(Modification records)
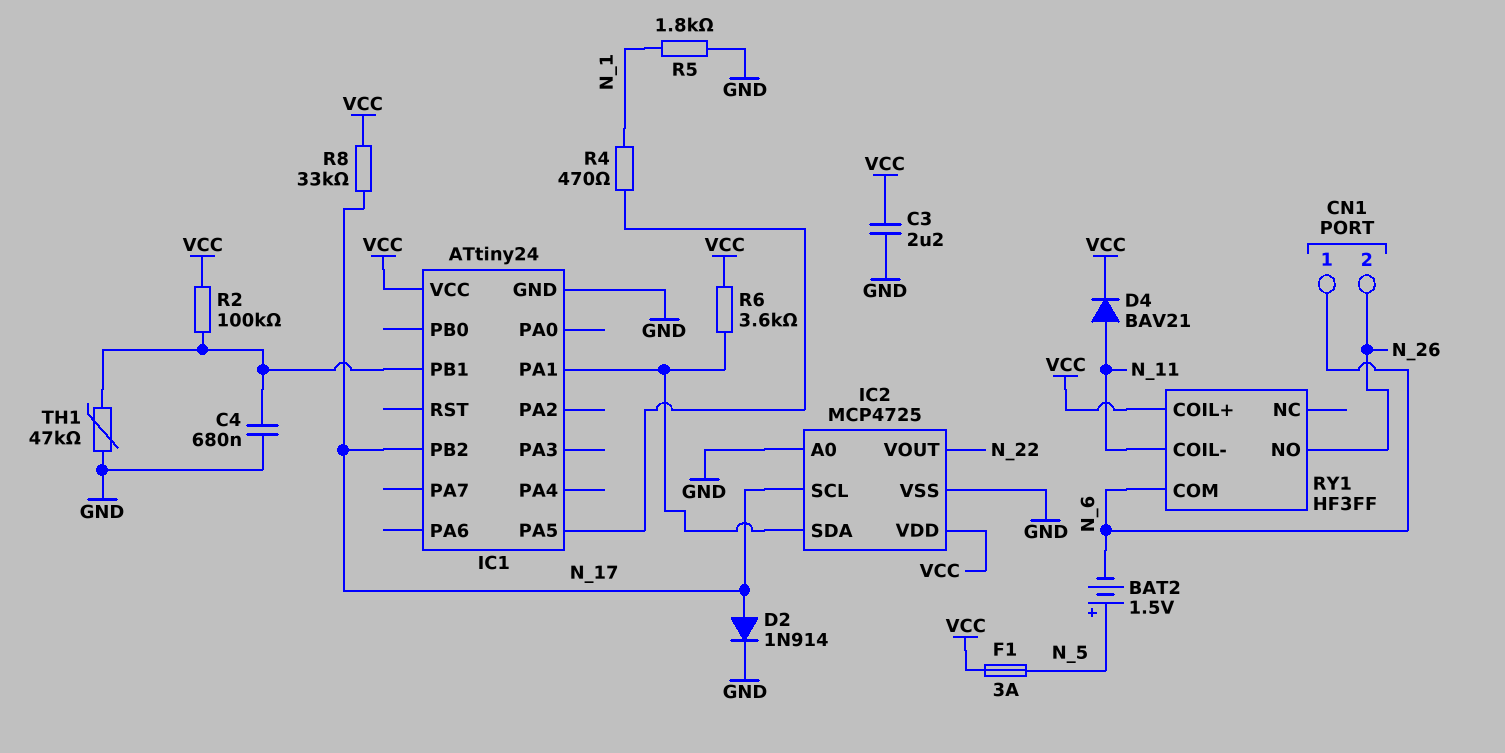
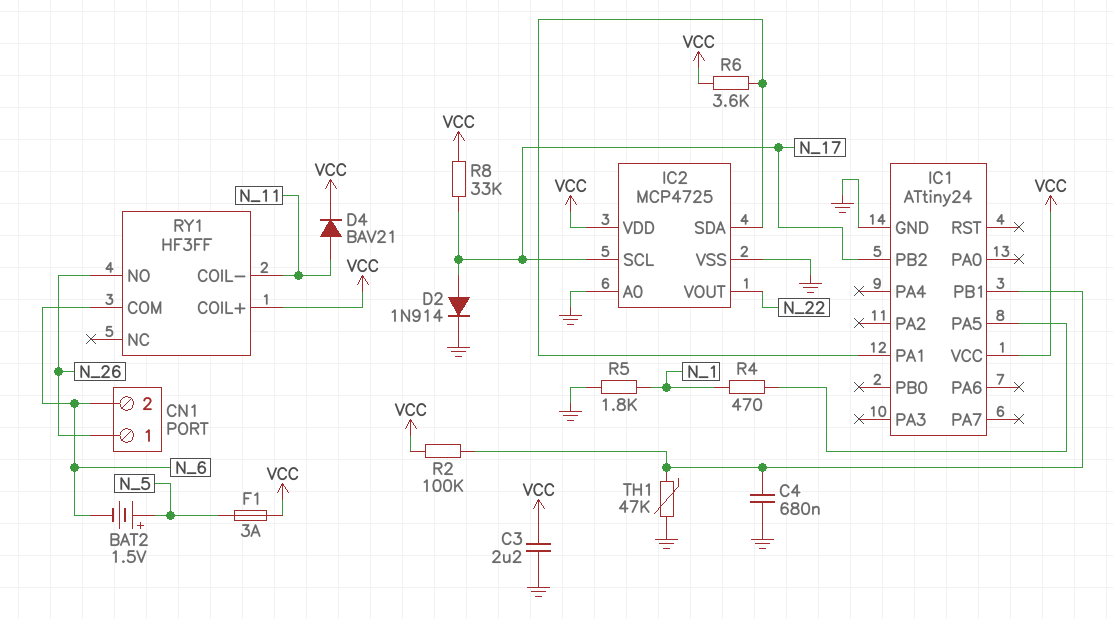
CN1 pin 1: N_6 -> N_26
CN1 pin 2: N_26 -> N_6

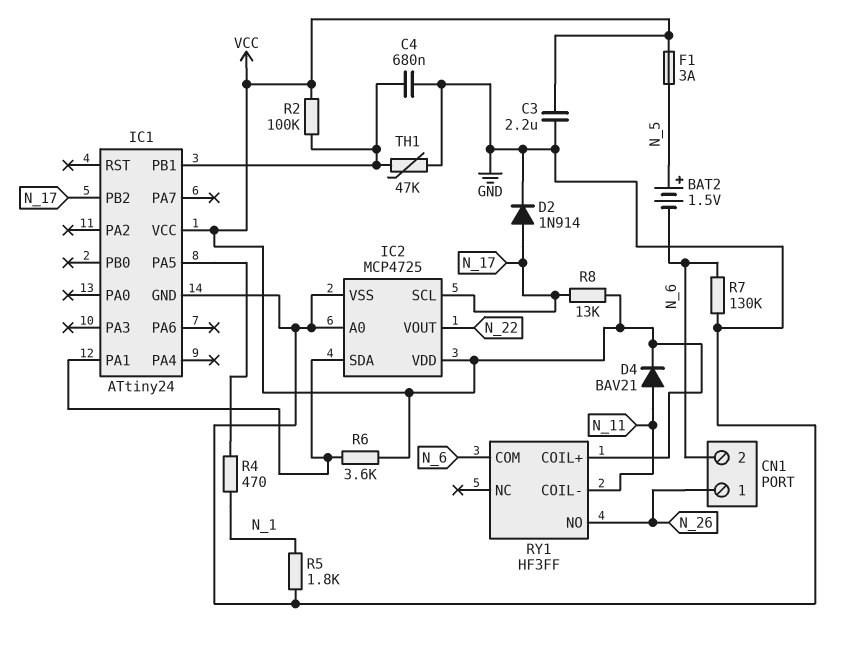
R7: none -> 130k (GND, N_6)
R8: 33k (N_17, VCC) -> 13k (N_17, VCC)

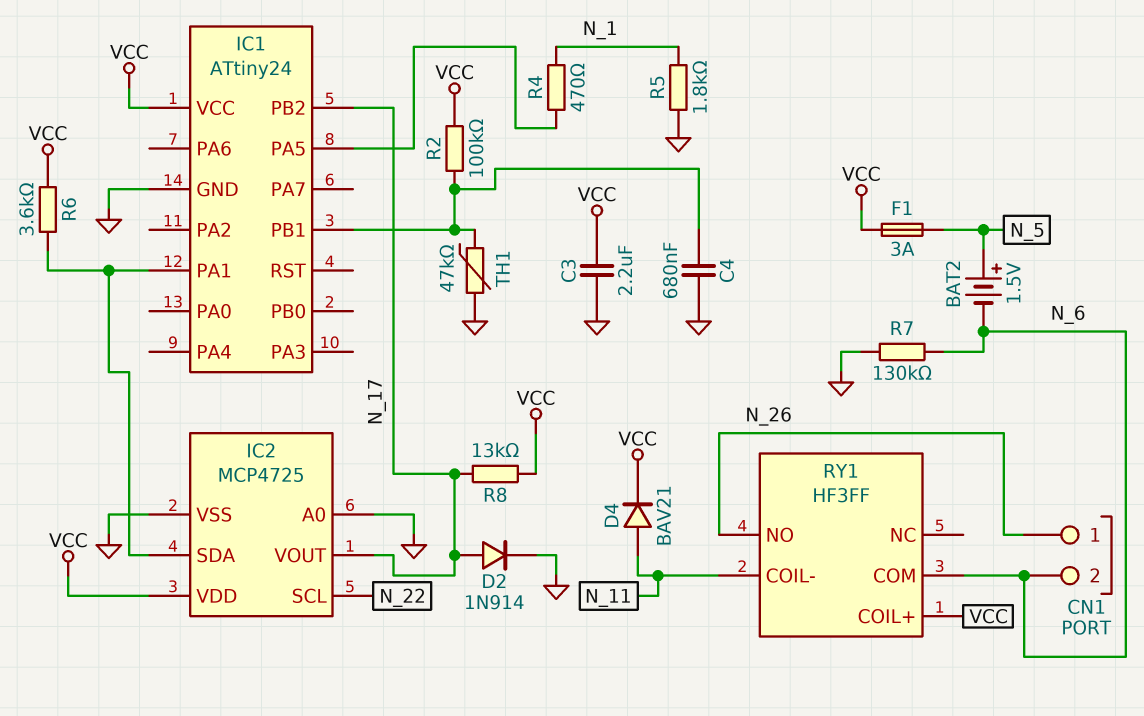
IC2 pin SCL: N_17 -> N_22
IC2 pin VOUT: N_22 -> N_17

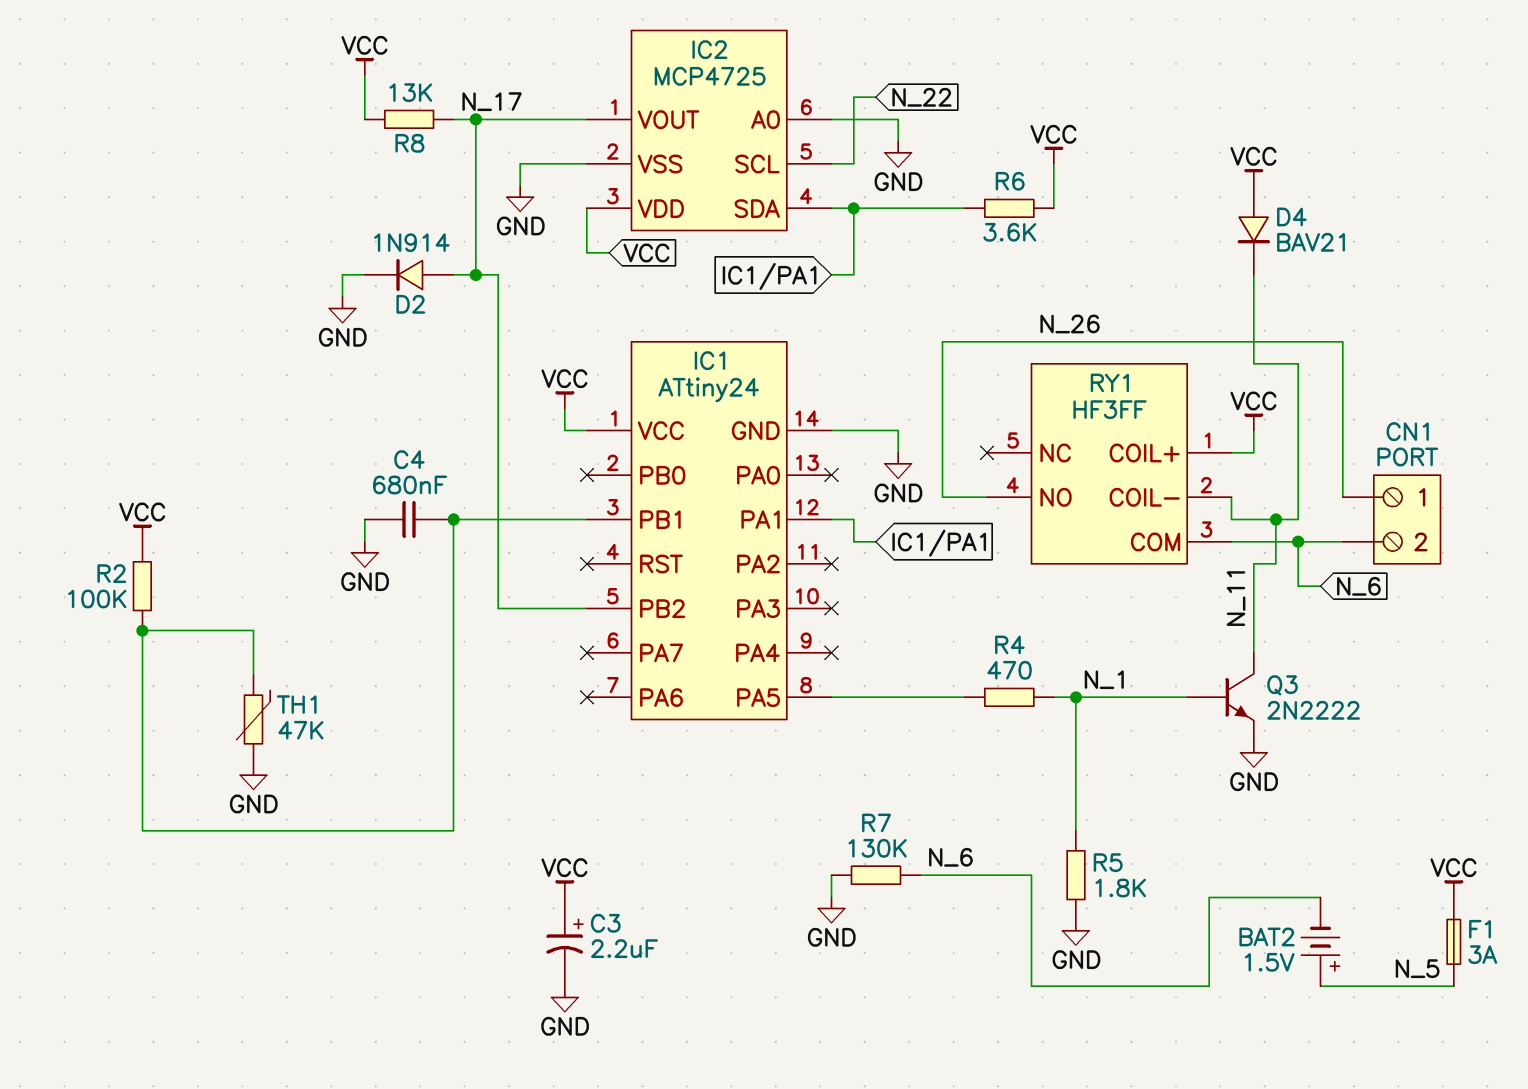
C3: 2.2uF (GND, VCC) -> 2.2uF (plus VCC, minus GND)
D4: diode BAV21 (A N_11, K VCC) -> diode BAV21 (A VCC, K N_11)
Q3: none -> NPN 2N2222 (B N_1, C N_11, E GND)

## Exercise description:
The copy you produce must repeat all the entries exactly and contain no pictures.

## Result for this task:
CN1 pin 1: N_6 -> N_26
CN1 pin 2: N_26 -> N_6

R7: none -> 130k (GND, N_6)
R8: 33k (N_17, VCC) -> 13k (N_17, VCC)

IC2 pin SCL: N_17 -> N_22
IC2 pin VOUT: N_22 -> N_17

C3: 2.2uF (GND, VCC) -> 2.2uF (plus VCC, minus GND)
D4: diode BAV21 (A N_11, K VCC) -> diode BAV21 (A VCC, K N_11)
Q3: none -> NPN 2N2222 (B N_1, C N_11, E GND)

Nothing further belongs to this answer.